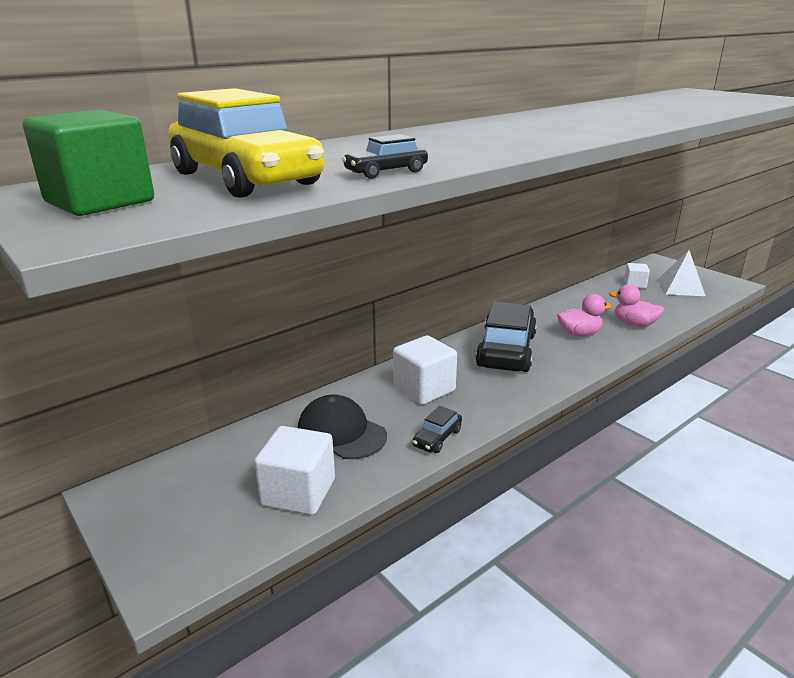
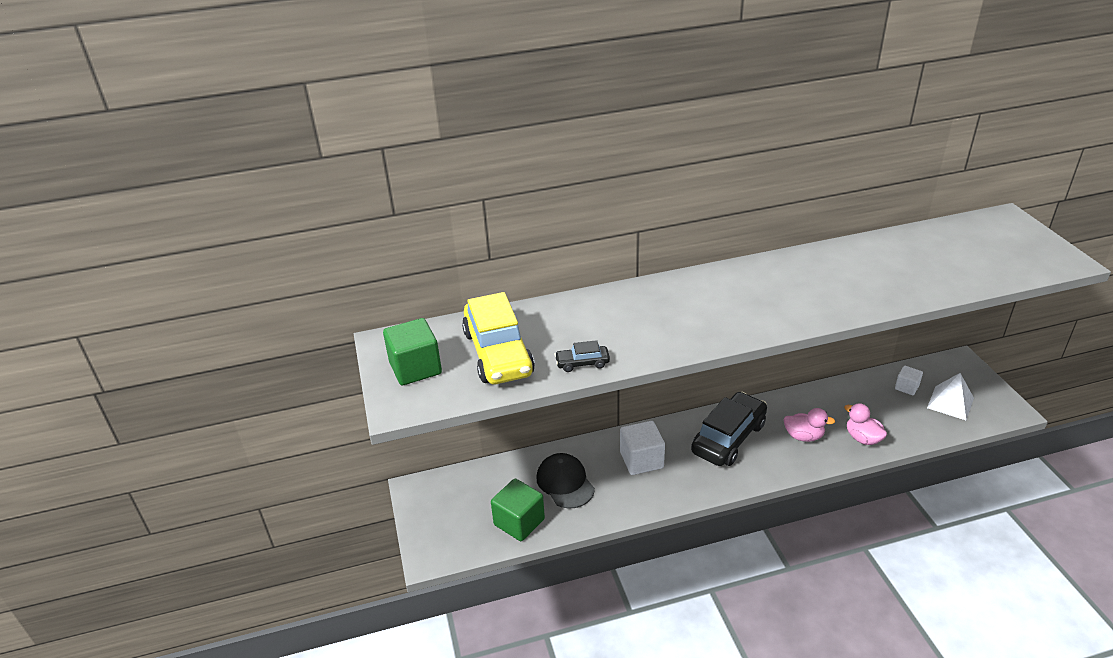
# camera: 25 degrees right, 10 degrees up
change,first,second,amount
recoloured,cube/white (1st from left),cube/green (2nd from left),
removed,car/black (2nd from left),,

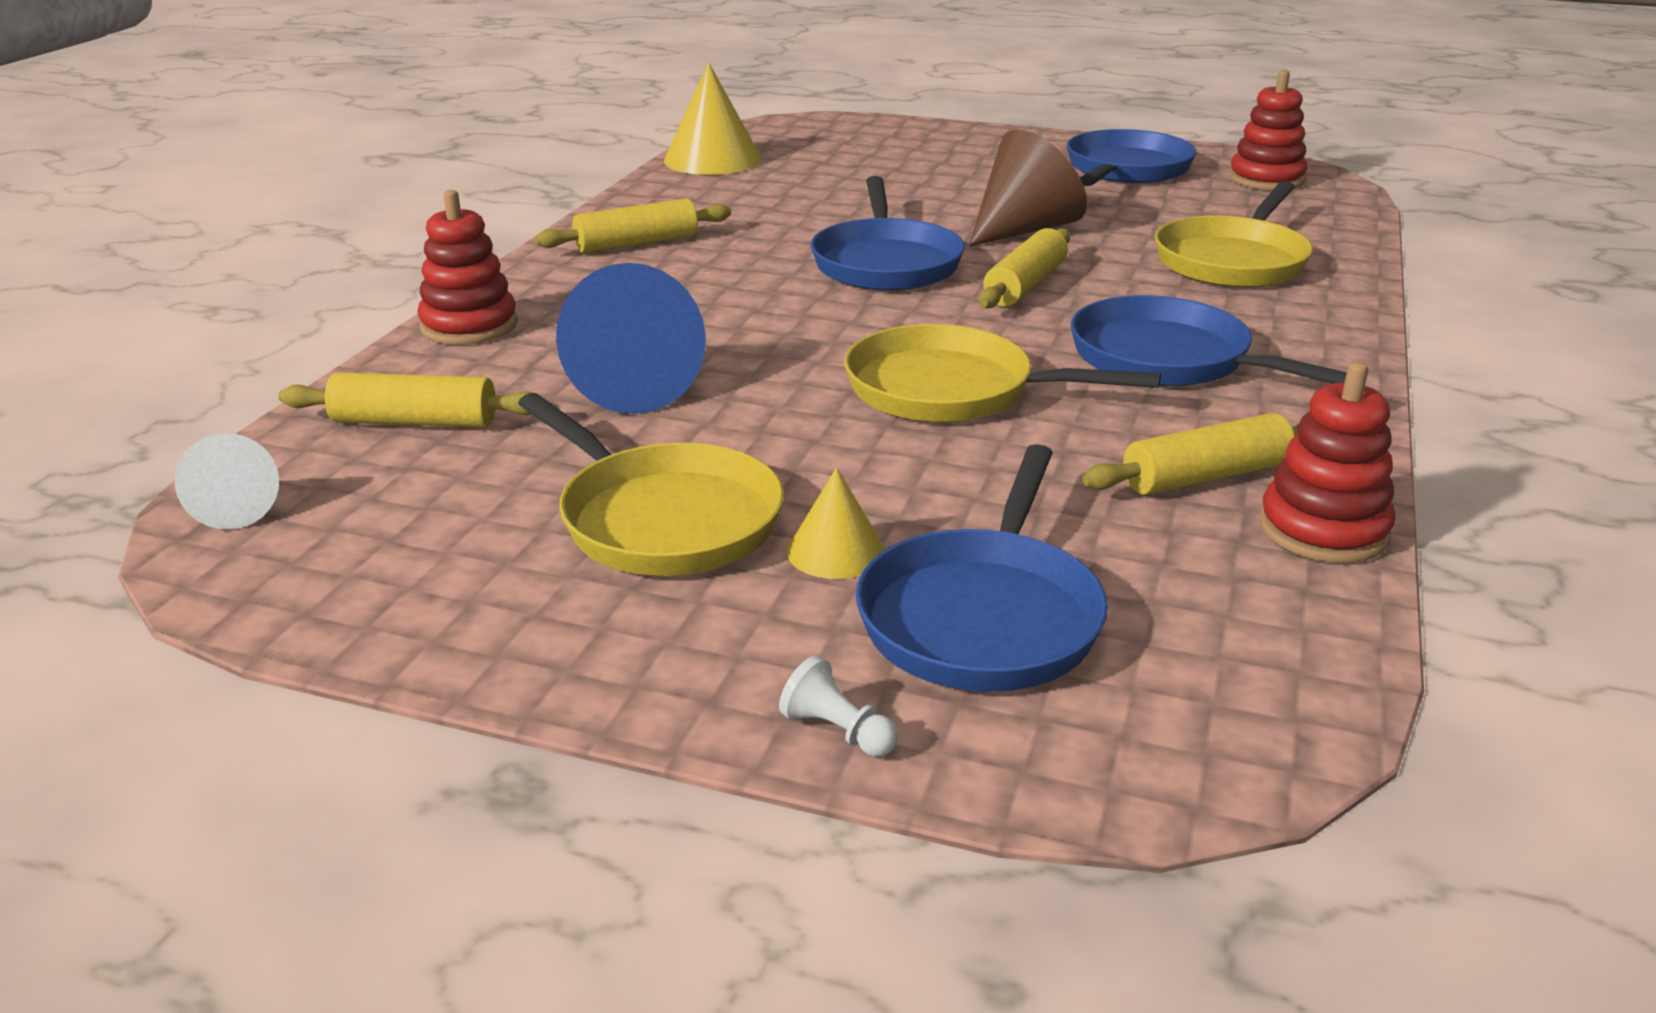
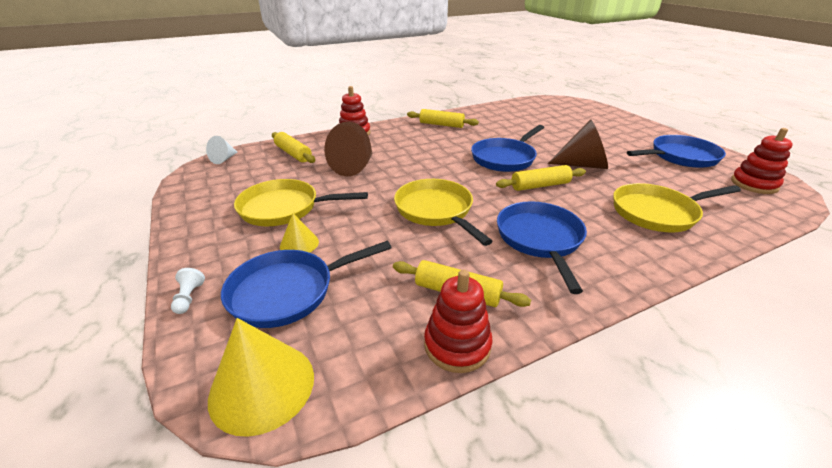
# camera: 45 degrees right, 5 degrees up
change,first,second,amount
moved,cone/yellow (1st from left),,
turned,pan/yellow (1st from left),,90 degrees clockwise
recoloured,cone/blue,cone/brown (1st from left),

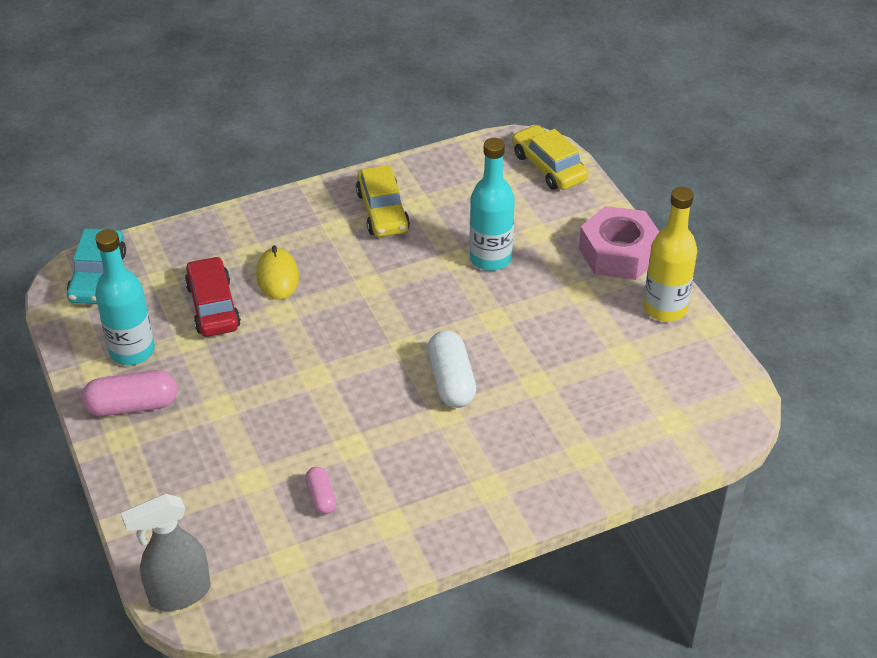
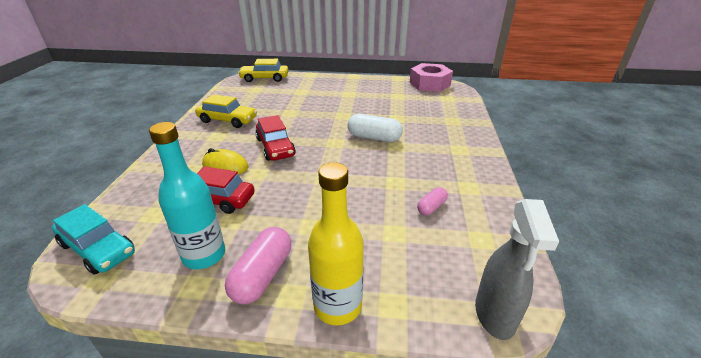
# camera: 60 degrees left, 10 degrees down
change,first,second,amount
added,,car/red (2nd from left),
moved,bottle/yellow,,
moved,nut/pink,,
turned,capsule/pink (2nd from left),,60 degrees counterclockwise
removed,bottle/turquoise (2nd from left),,

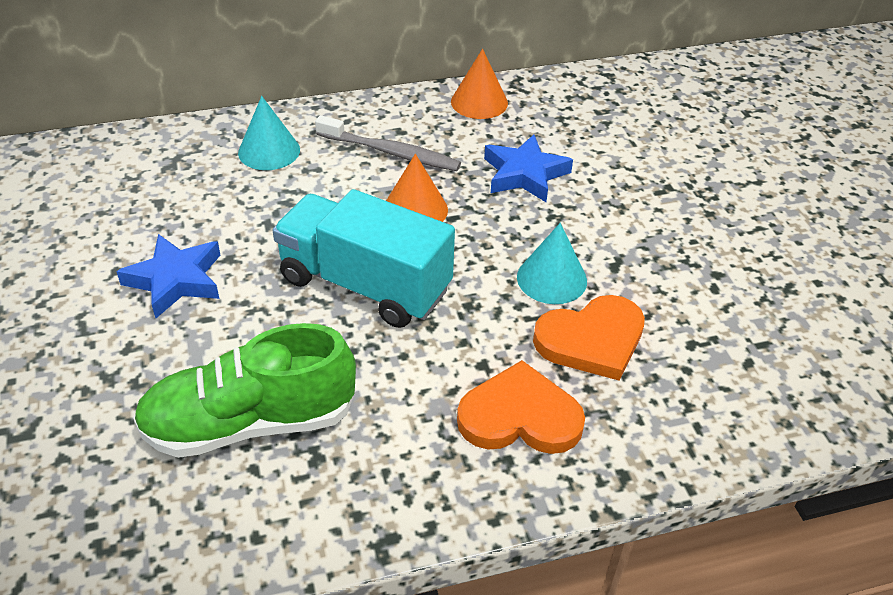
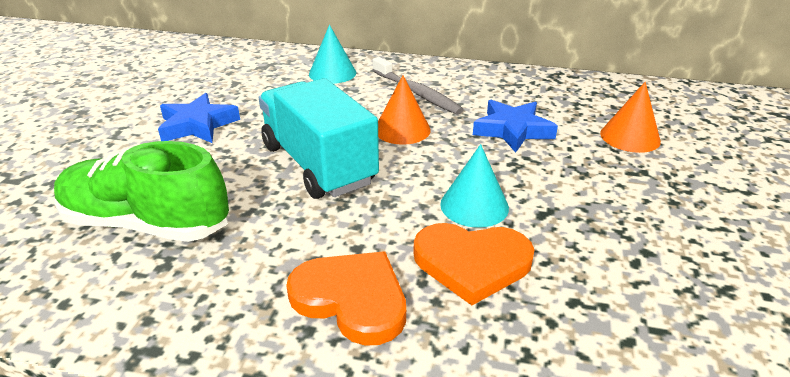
# camera: 30 degrees right, 10 degrees down
change,first,second,amount
moved,cone/orange (2nd from left),,

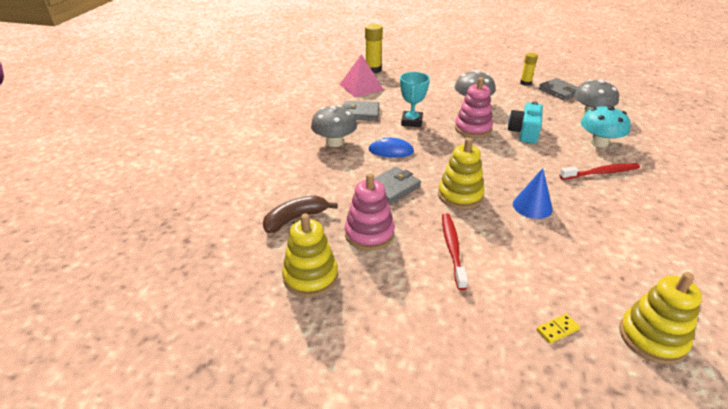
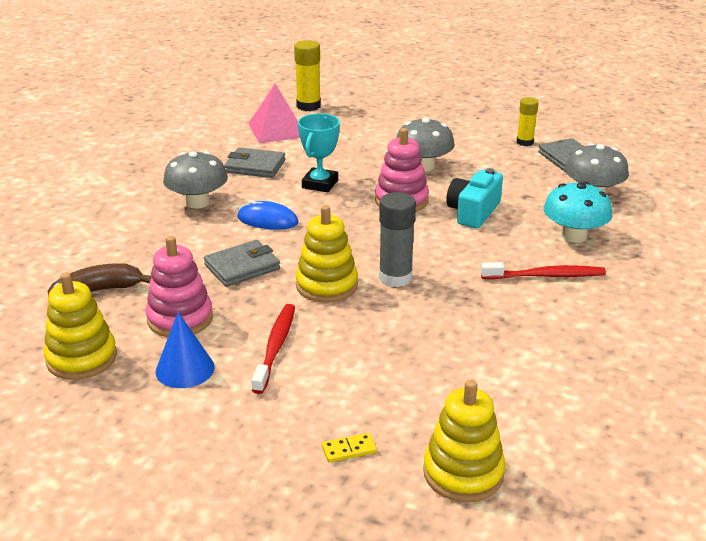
# camera: 10 degrees right, 5 degrees down
change,first,second,amount
moved,cone/blue,,
added,,glue stick/grey,

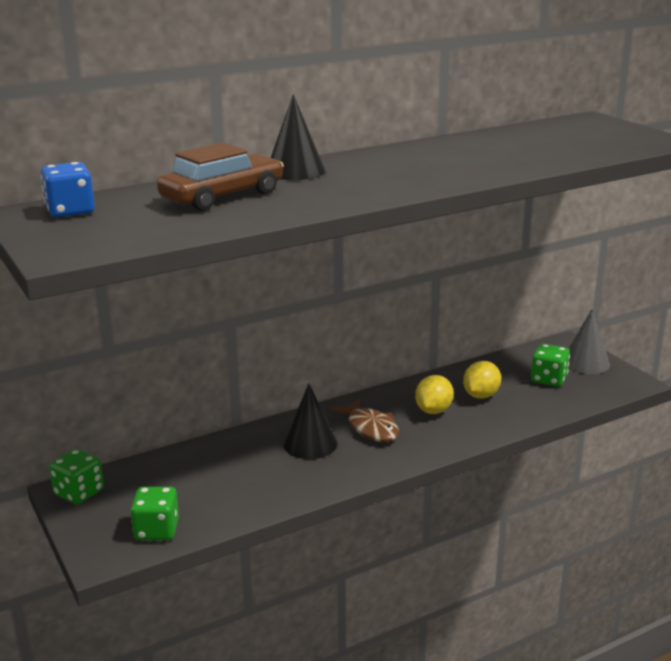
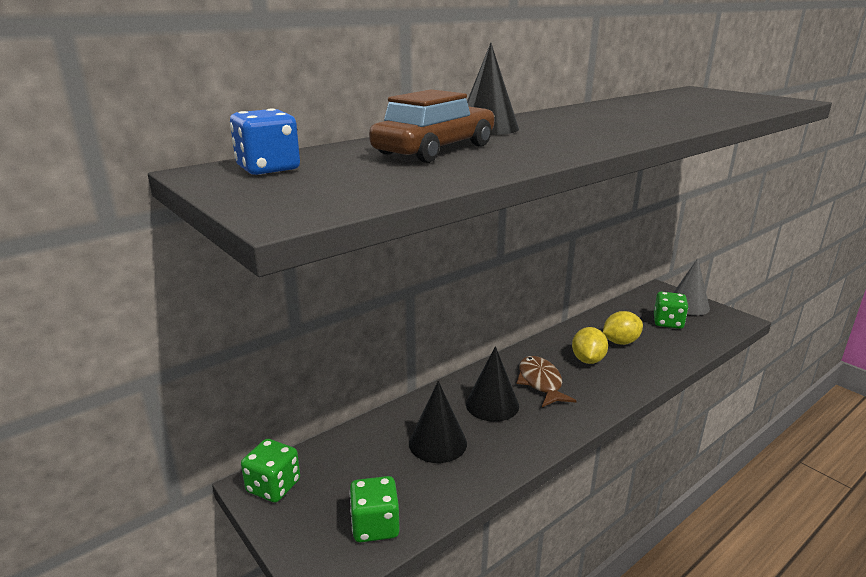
# camera: 10 degrees left, 0 degrees up
change,first,second,amount
added,,cone/black (1st from left),
turned,fish/brown,,150 degrees counterclockwise
turned,lemon/yellow (2nd from left),,45 degrees clockwise

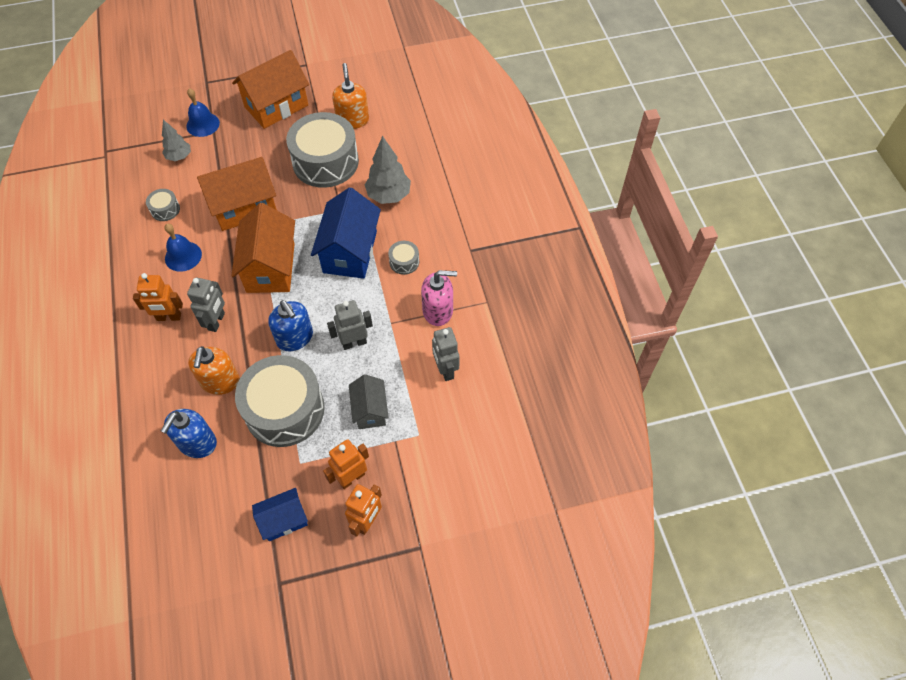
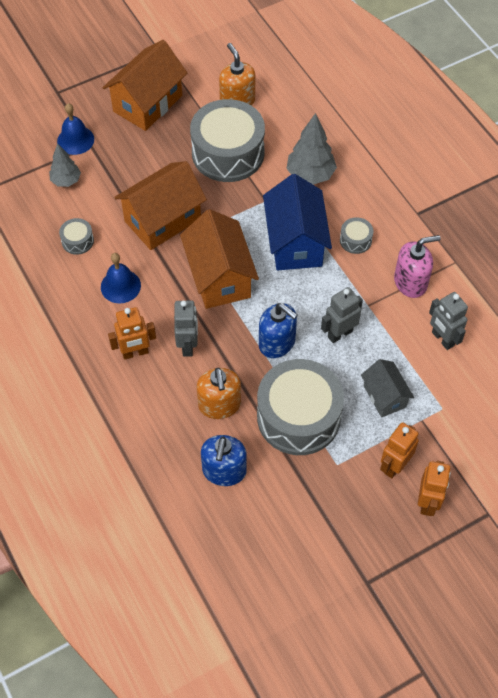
# camera: 15 degrees left, 0 degrees up
change,first,second,amount
removed,house/blue (1st from left),,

__________

*TASK DESCRIPTION*: The output is to be the material in full and unaltered, with pictures omitted.

*RESULT OF THE TASK*:
# camera: 25 degrees right, 10 degrees up
change,first,second,amount
recoloured,cube/white (1st from left),cube/green (2nd from left),
removed,car/black (2nd from left),,

# camera: 45 degrees right, 5 degrees up
change,first,second,amount
moved,cone/yellow (1st from left),,
turned,pan/yellow (1st from left),,90 degrees clockwise
recoloured,cone/blue,cone/brown (1st from left),

# camera: 60 degrees left, 10 degrees down
change,first,second,amount
added,,car/red (2nd from left),
moved,bottle/yellow,,
moved,nut/pink,,
turned,capsule/pink (2nd from left),,60 degrees counterclockwise
removed,bottle/turquoise (2nd from left),,

# camera: 30 degrees right, 10 degrees down
change,first,second,amount
moved,cone/orange (2nd from left),,

# camera: 10 degrees right, 5 degrees down
change,first,second,amount
moved,cone/blue,,
added,,glue stick/grey,

# camera: 10 degrees left, 0 degrees up
change,first,second,amount
added,,cone/black (1st from left),
turned,fish/brown,,150 degrees counterclockwise
turned,lemon/yellow (2nd from left),,45 degrees clockwise

# camera: 15 degrees left, 0 degrees up
change,first,second,amount
removed,house/blue (1st from left),,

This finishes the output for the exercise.